BEGIN SUPPLIED DATA

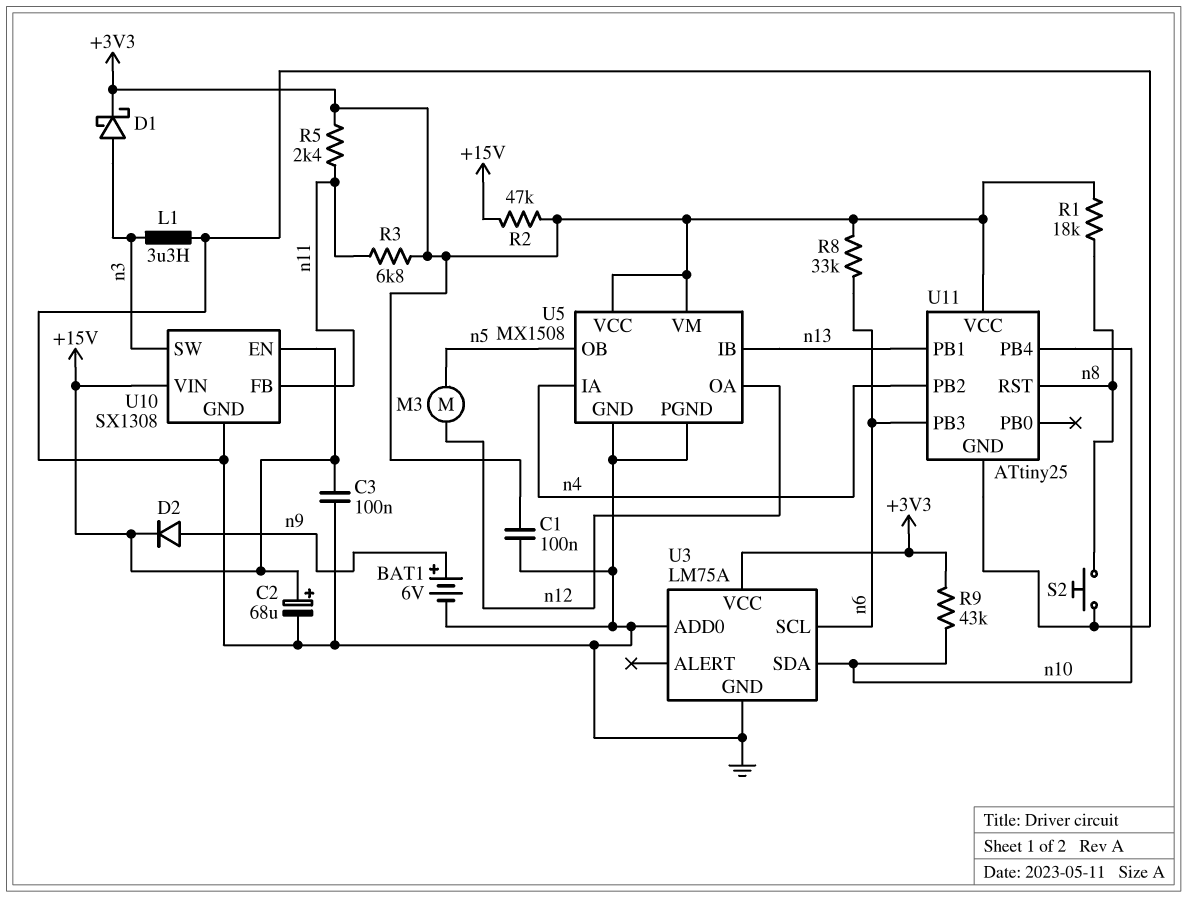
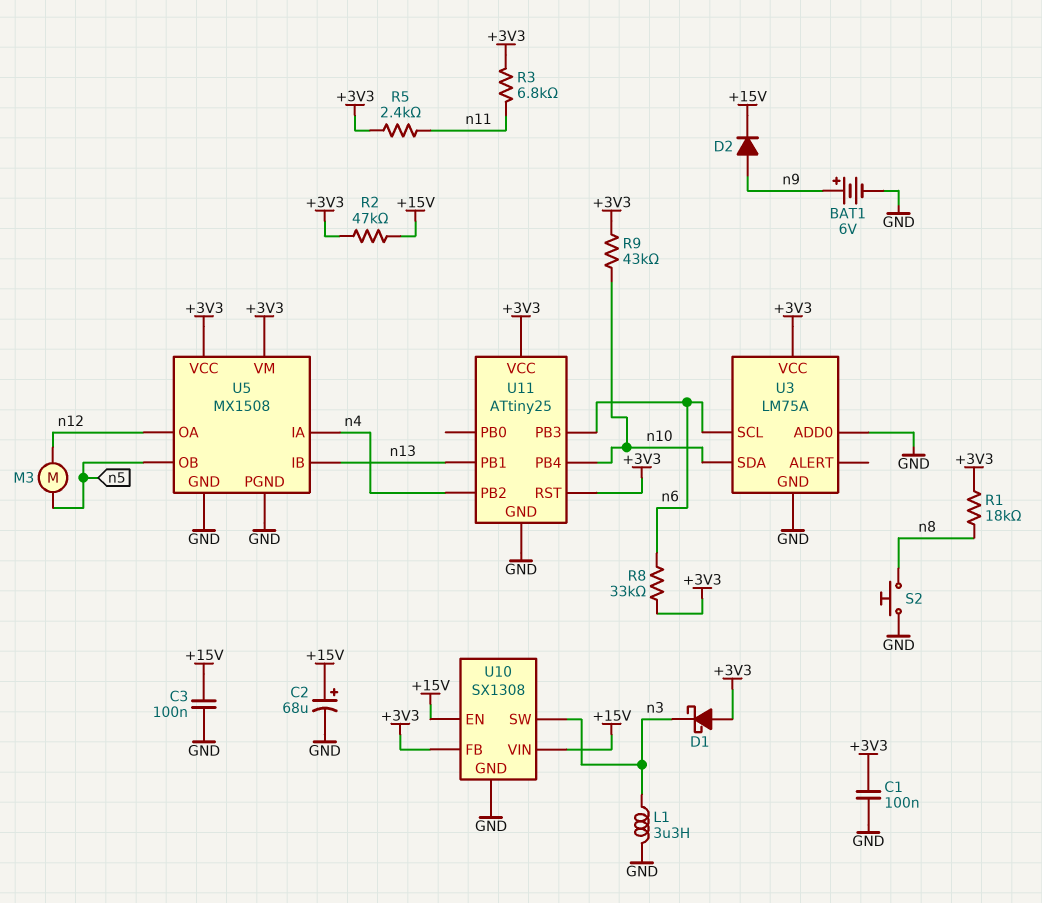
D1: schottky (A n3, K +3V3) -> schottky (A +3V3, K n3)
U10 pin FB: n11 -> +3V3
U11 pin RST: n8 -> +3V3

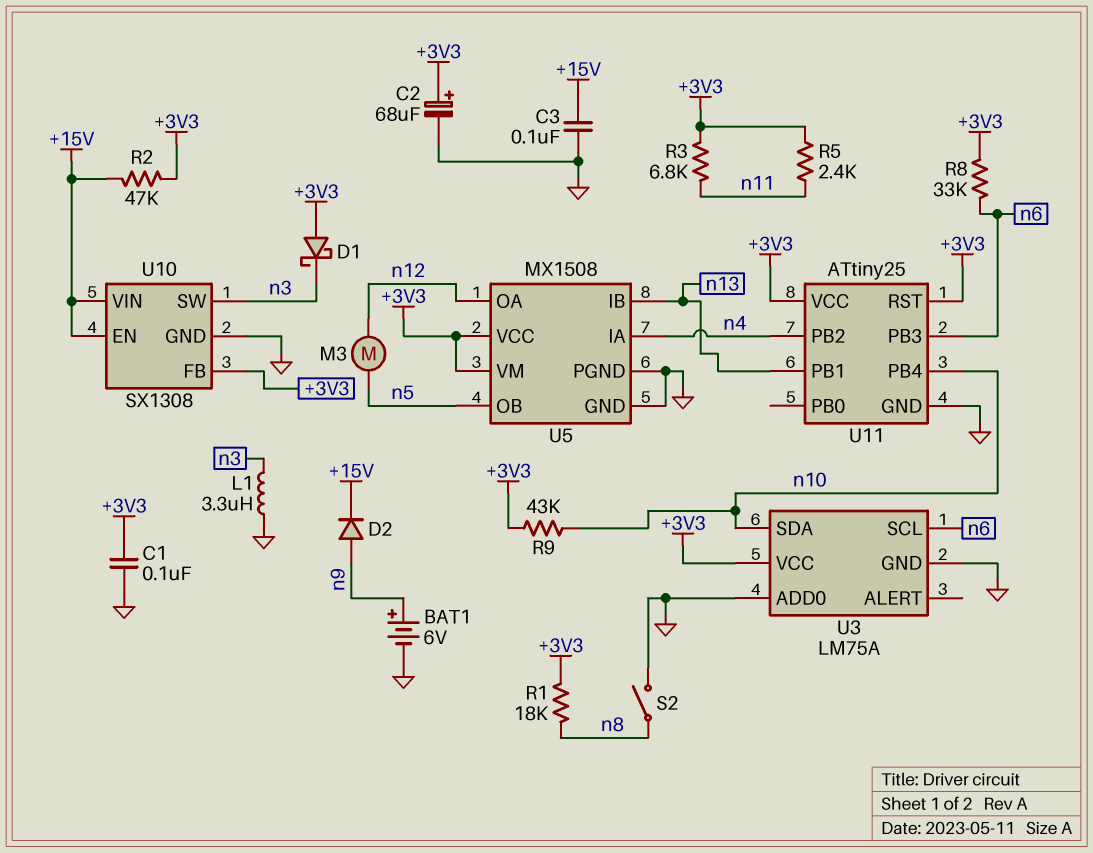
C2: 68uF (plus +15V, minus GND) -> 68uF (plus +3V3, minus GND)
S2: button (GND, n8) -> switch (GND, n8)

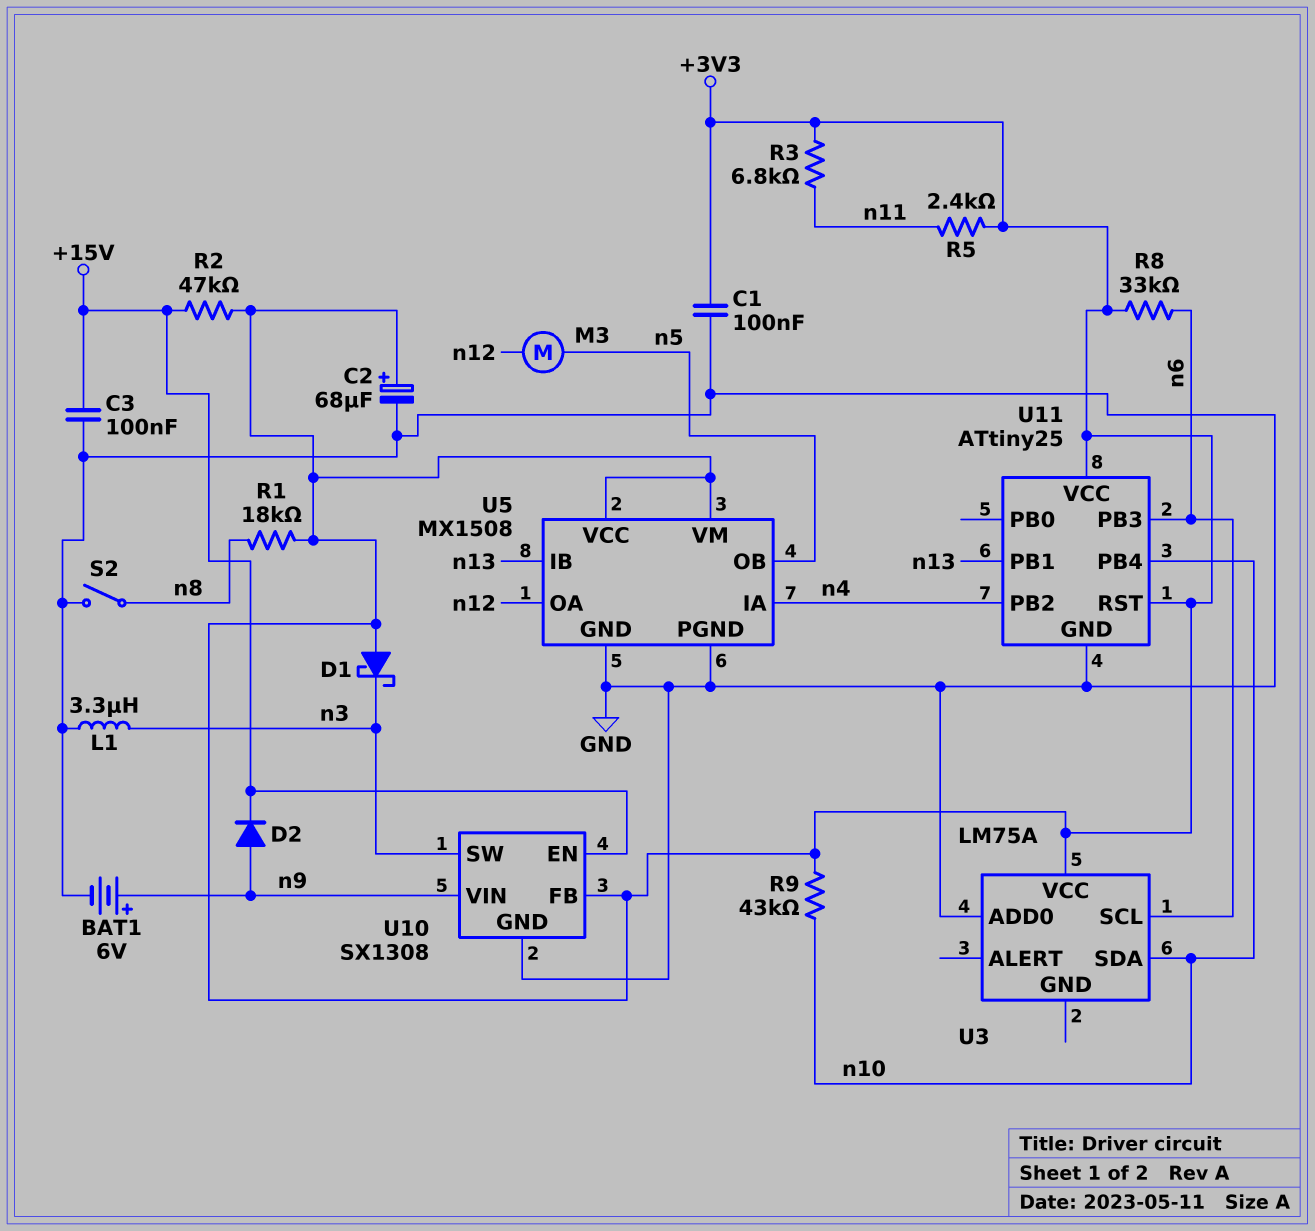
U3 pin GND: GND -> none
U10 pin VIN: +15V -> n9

END SUPPLIED DATA
BEGIN SUPPLIED DATA

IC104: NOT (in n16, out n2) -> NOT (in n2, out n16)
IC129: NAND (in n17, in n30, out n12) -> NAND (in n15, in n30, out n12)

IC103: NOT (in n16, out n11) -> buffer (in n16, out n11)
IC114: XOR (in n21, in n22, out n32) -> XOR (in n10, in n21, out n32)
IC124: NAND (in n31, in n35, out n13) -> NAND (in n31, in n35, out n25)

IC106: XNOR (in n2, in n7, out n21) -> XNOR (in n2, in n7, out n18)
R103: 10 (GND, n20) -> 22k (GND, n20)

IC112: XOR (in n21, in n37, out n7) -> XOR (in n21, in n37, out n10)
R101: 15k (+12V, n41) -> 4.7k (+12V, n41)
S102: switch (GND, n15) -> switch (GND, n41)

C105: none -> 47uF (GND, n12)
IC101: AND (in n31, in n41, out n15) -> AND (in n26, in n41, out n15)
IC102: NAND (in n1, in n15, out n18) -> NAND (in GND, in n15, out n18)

END SUPPLIED DATA
BEGIN SUPPLIED DATA

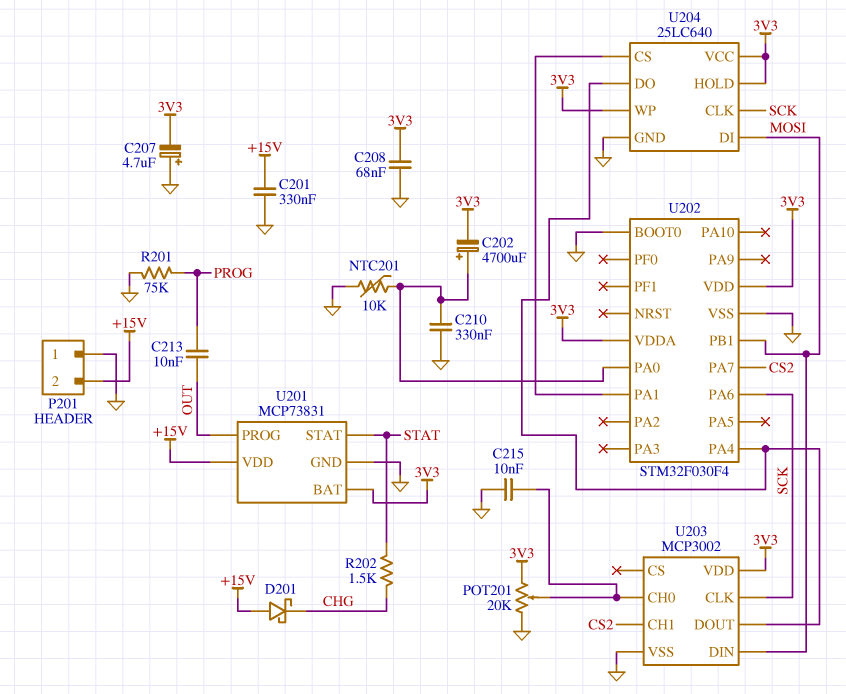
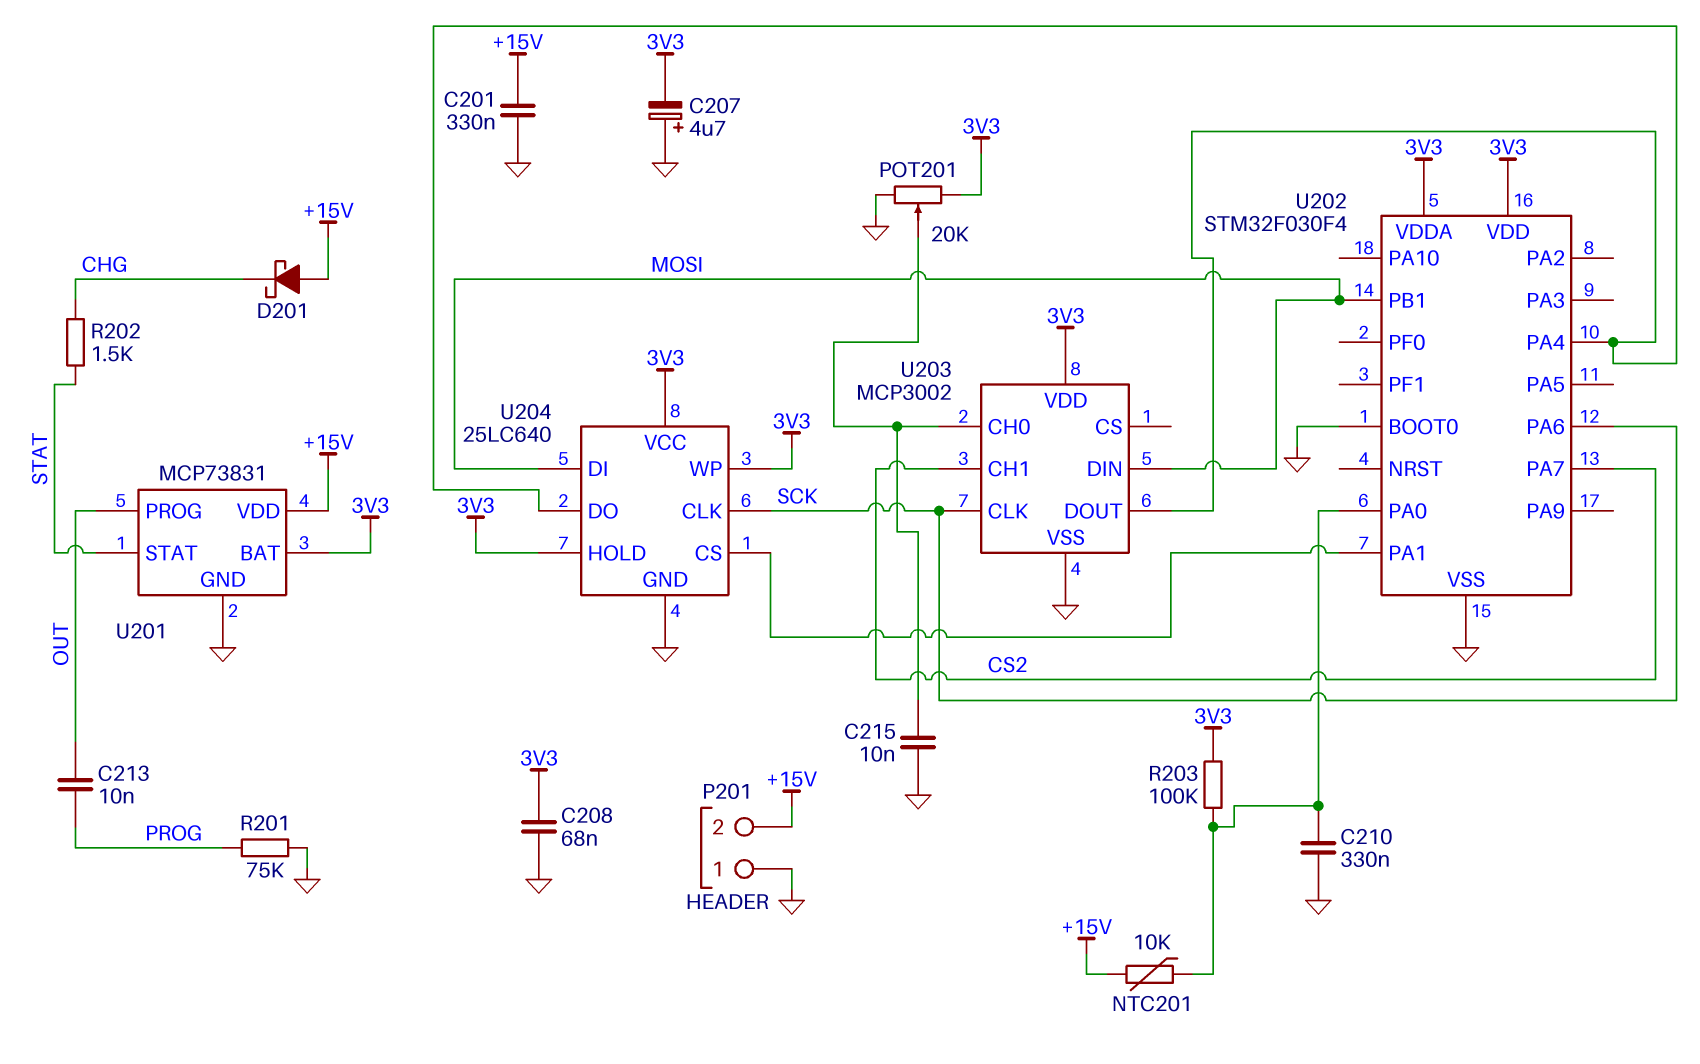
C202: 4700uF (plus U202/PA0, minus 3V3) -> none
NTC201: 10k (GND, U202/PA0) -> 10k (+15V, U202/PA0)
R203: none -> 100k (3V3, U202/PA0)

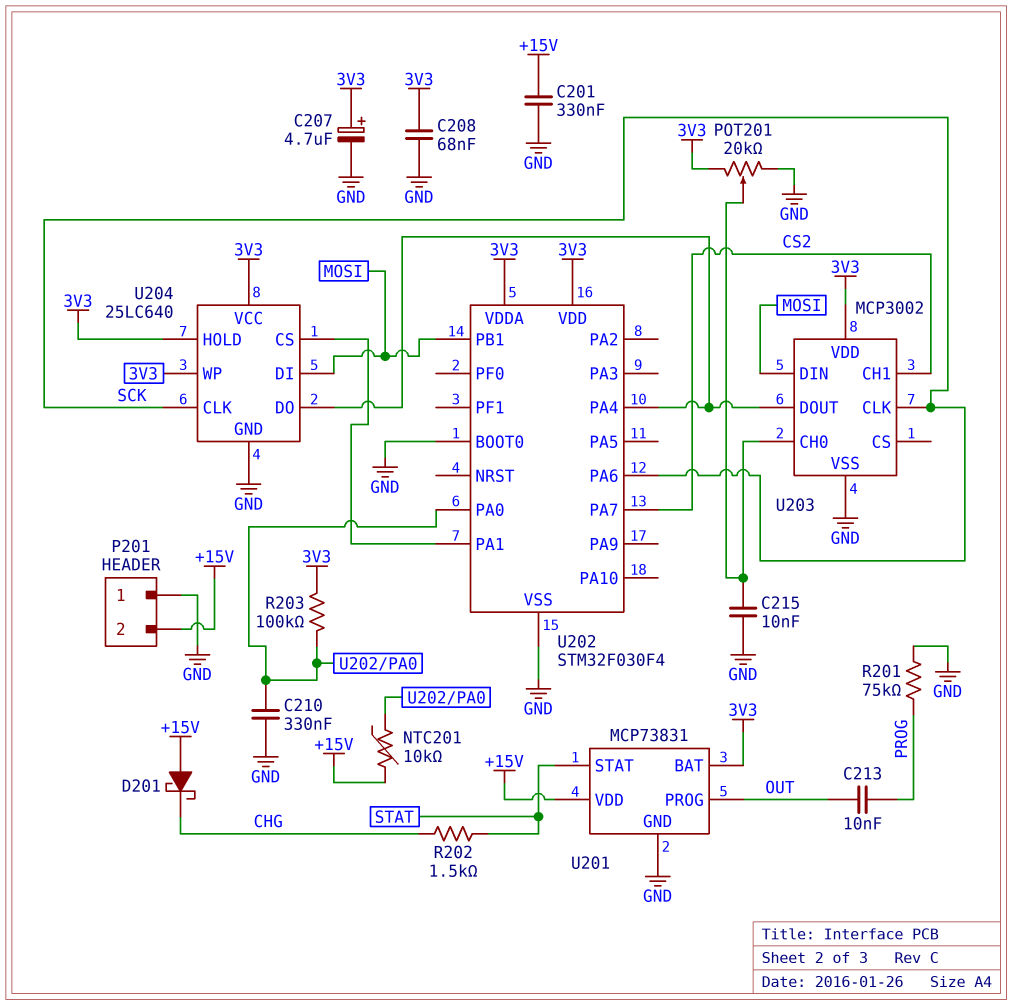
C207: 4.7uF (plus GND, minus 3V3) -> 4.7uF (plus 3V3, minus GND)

END SUPPLIED DATA

▶ [WHAT IS EXPECTED]
Using the records above, print exactly the lines between the ones containing "D1: schottky (A" and "U10 pin VIN: +15V -> n9", inclusive, and nothing else; no pictures.

▶ [RESPONSE]
D1: schottky (A n3, K +3V3) -> schottky (A +3V3, K n3)
U10 pin FB: n11 -> +3V3
U11 pin RST: n8 -> +3V3

C2: 68uF (plus +15V, minus GND) -> 68uF (plus +3V3, minus GND)
S2: button (GND, n8) -> switch (GND, n8)

U3 pin GND: GND -> none
U10 pin VIN: +15V -> n9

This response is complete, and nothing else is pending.